*ASSIGNED TASK*:
Your reply must contain exactly the lines running from the one with "D2: none -> diode (A GND, K BUF)" to the last line of the entries below, both included, and no other lines.

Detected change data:
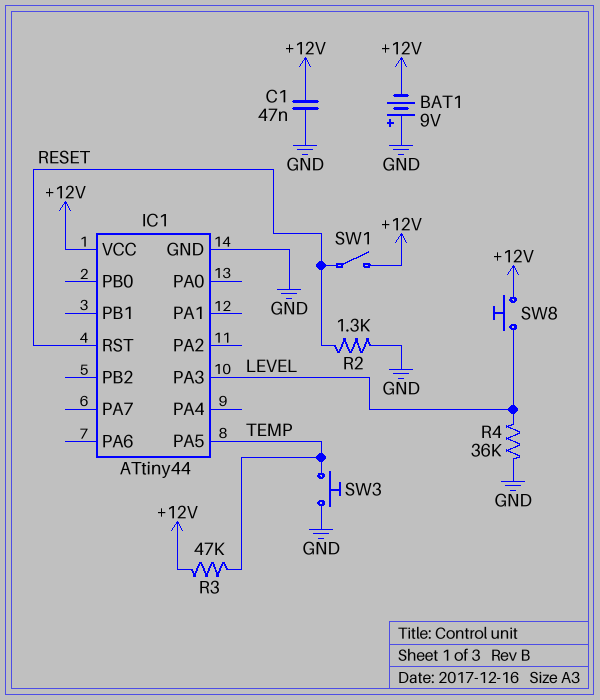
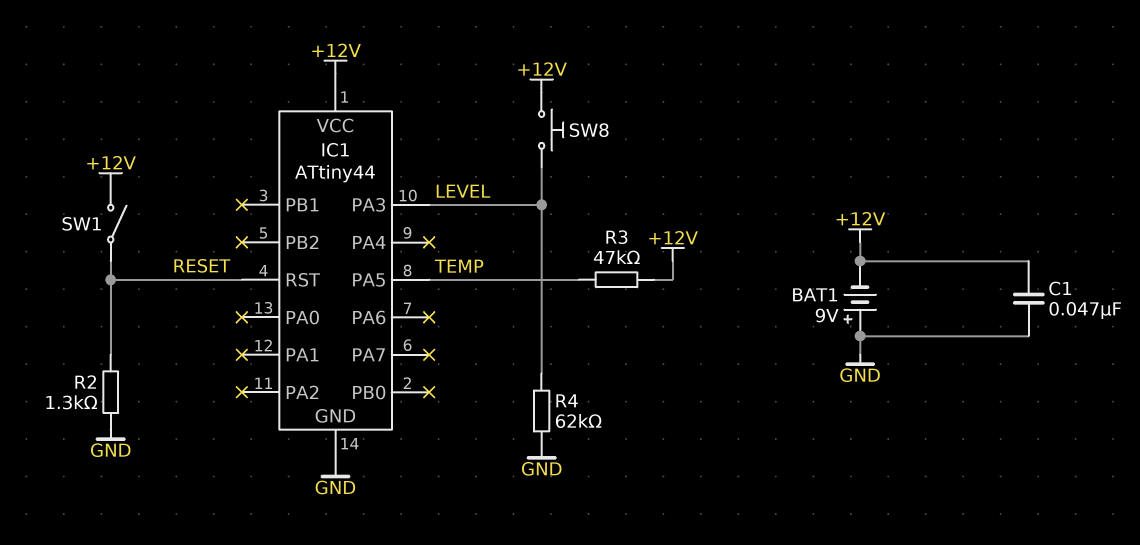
R4: 36k (GND, LEVEL) -> 62k (GND, LEVEL)
SW3: button (GND, TEMP) -> none

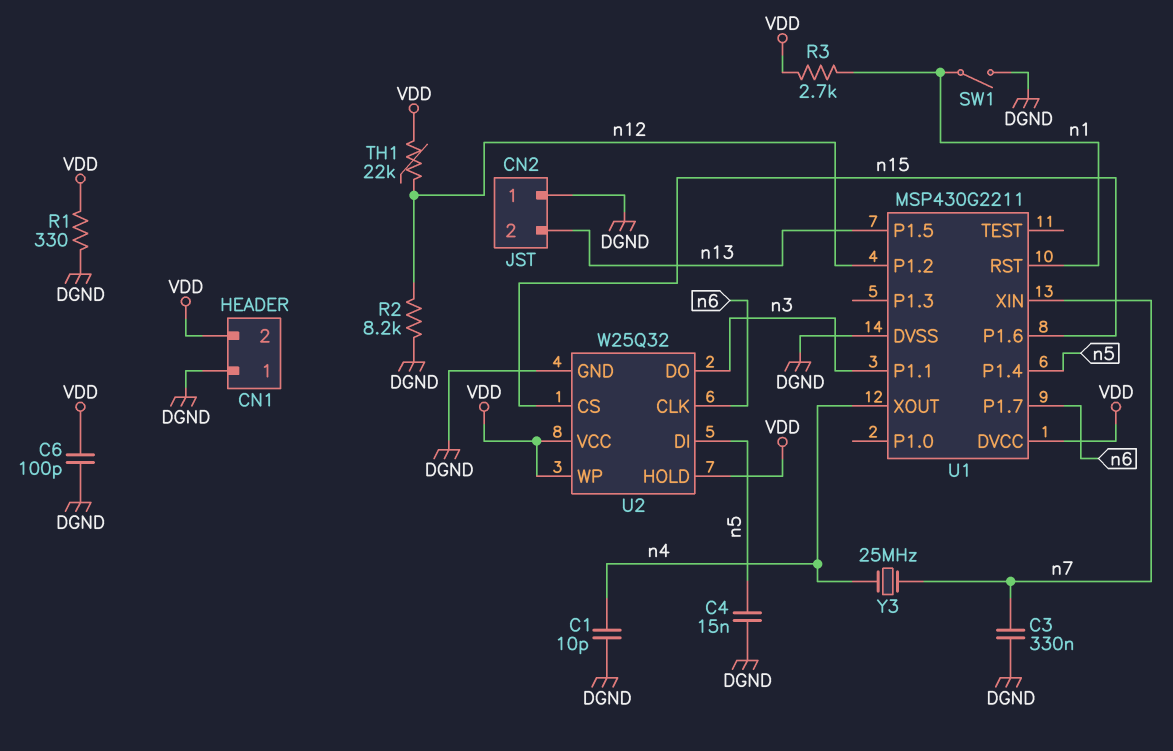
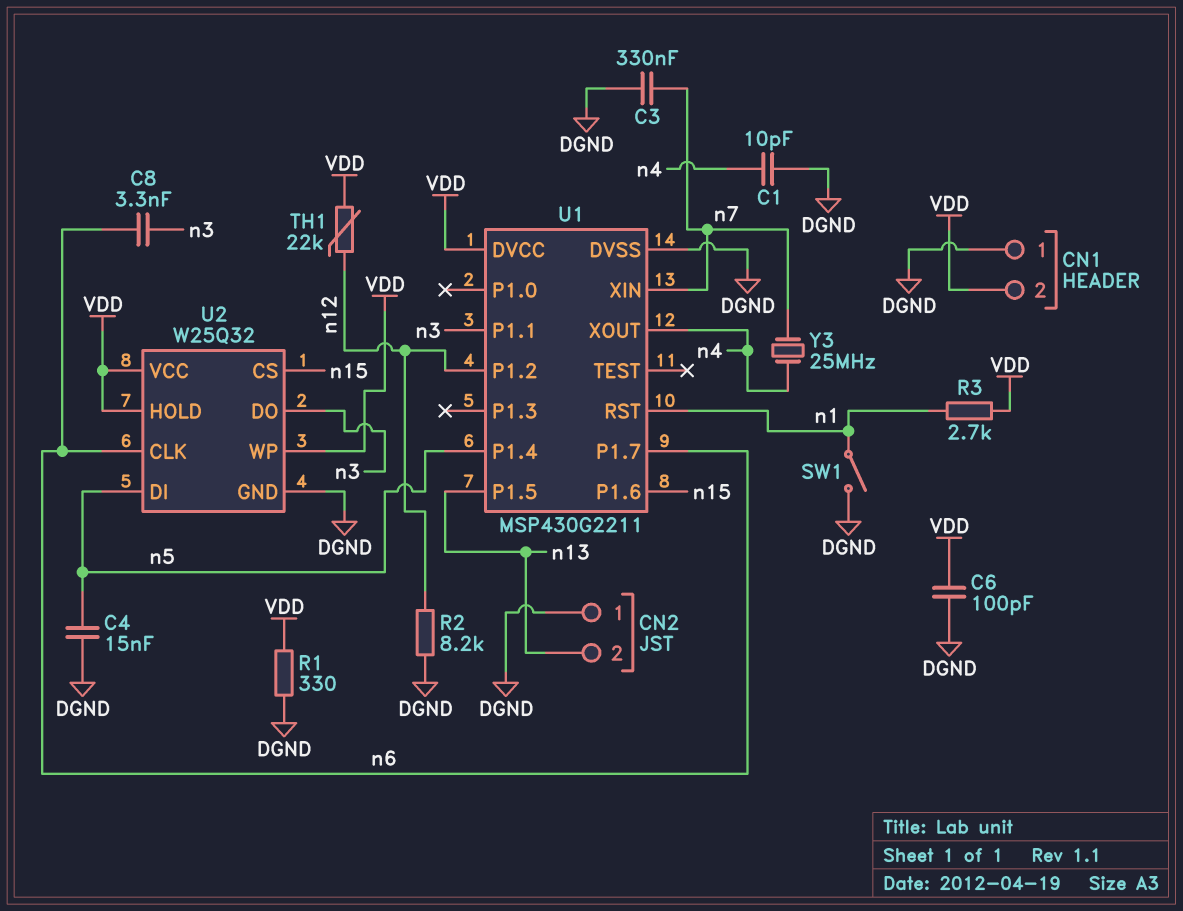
C8: none -> 3.3nF (n3, n6)

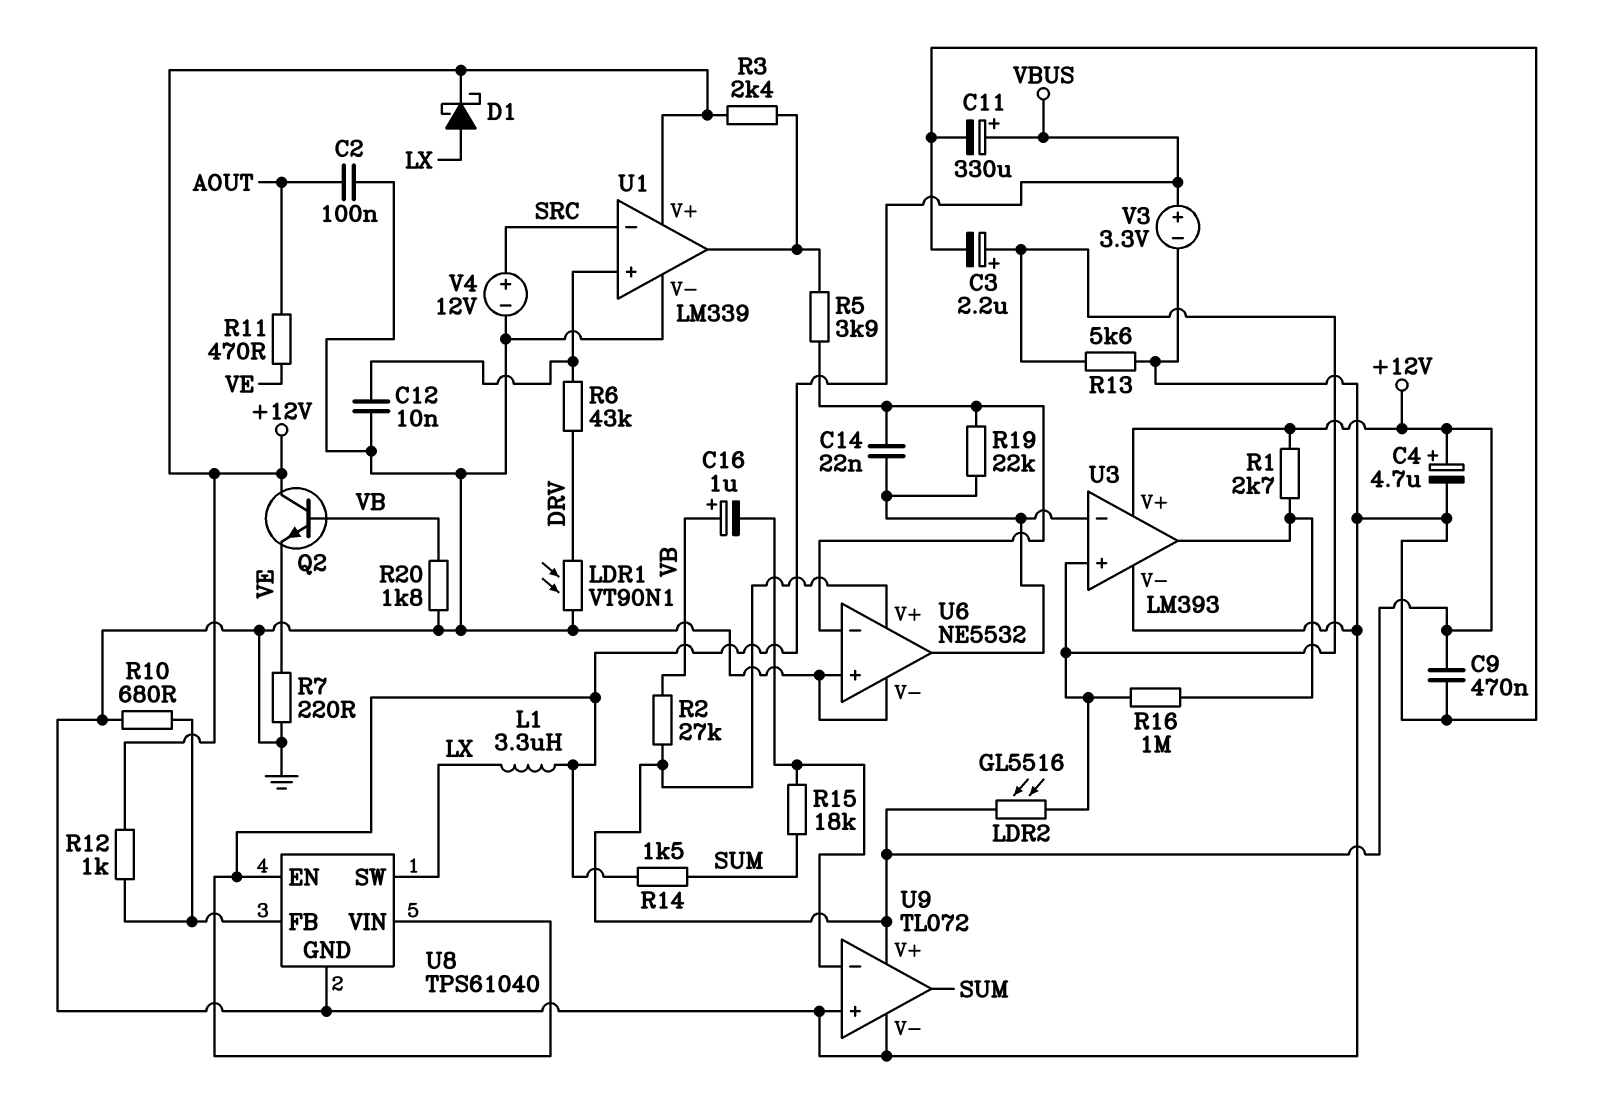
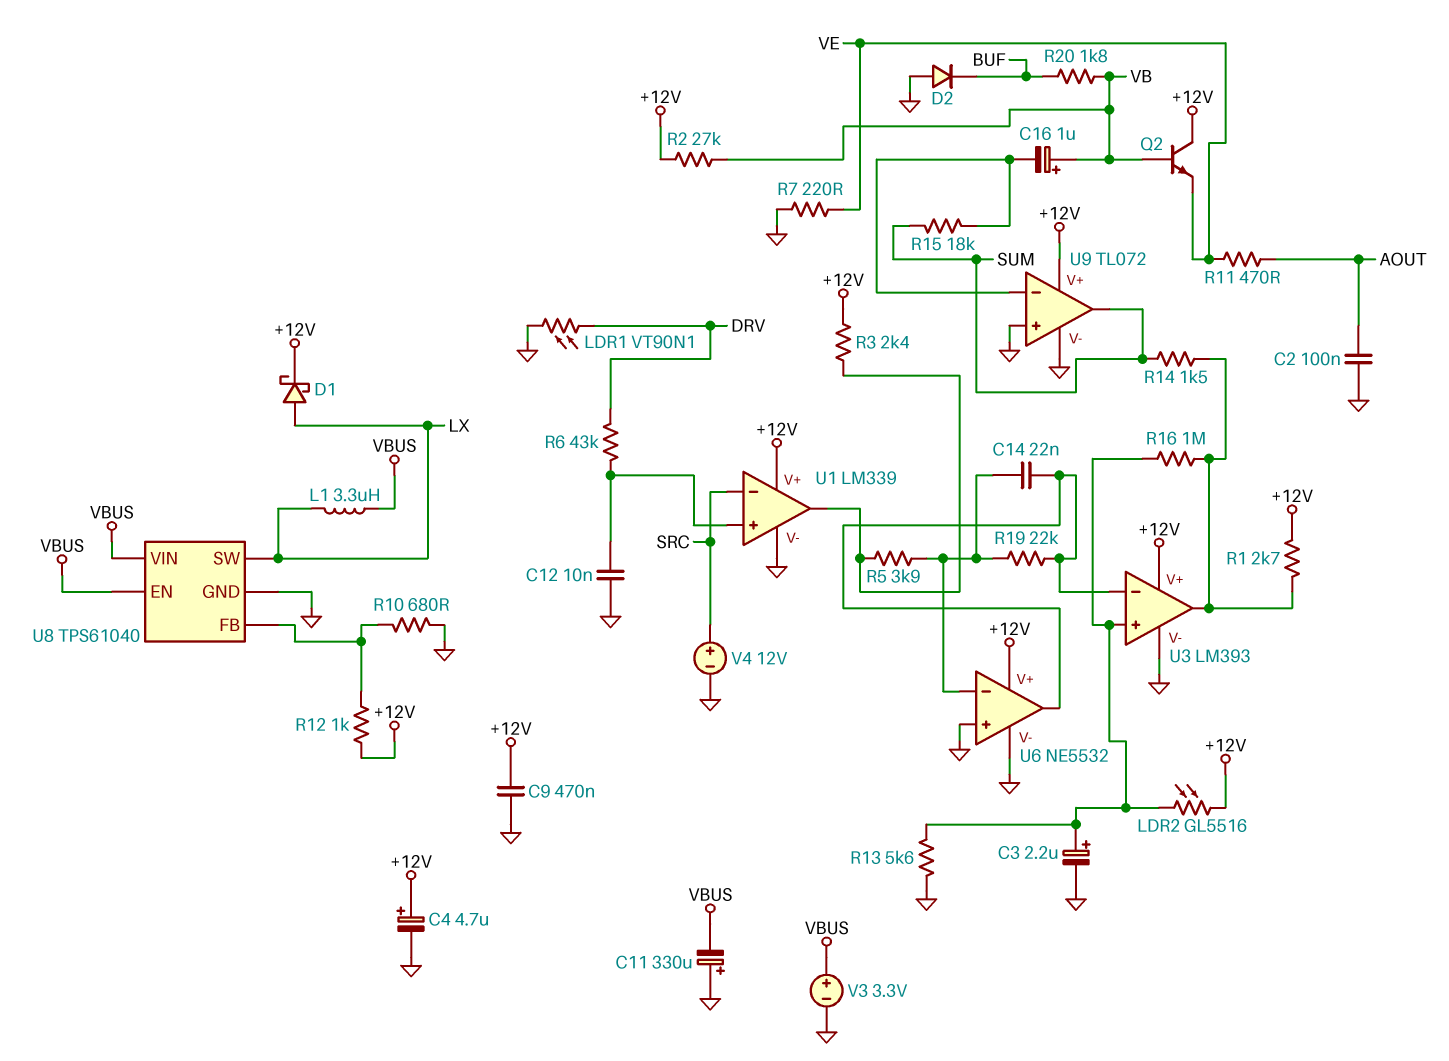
C11: 330uF (plus VBUS, minus GND) -> 330uF (plus GND, minus VBUS)
D2: none -> diode (A GND, K BUF)
R14: 1.5k (SUM, VBUS) -> 1.5k (SUM, U3/out)
R20: 1.8k (GND, VB) -> 1.8k (BUF, VB)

*WORKED SOLUTION*:
D2: none -> diode (A GND, K BUF)
R14: 1.5k (SUM, VBUS) -> 1.5k (SUM, U3/out)
R20: 1.8k (GND, VB) -> 1.8k (BUF, VB)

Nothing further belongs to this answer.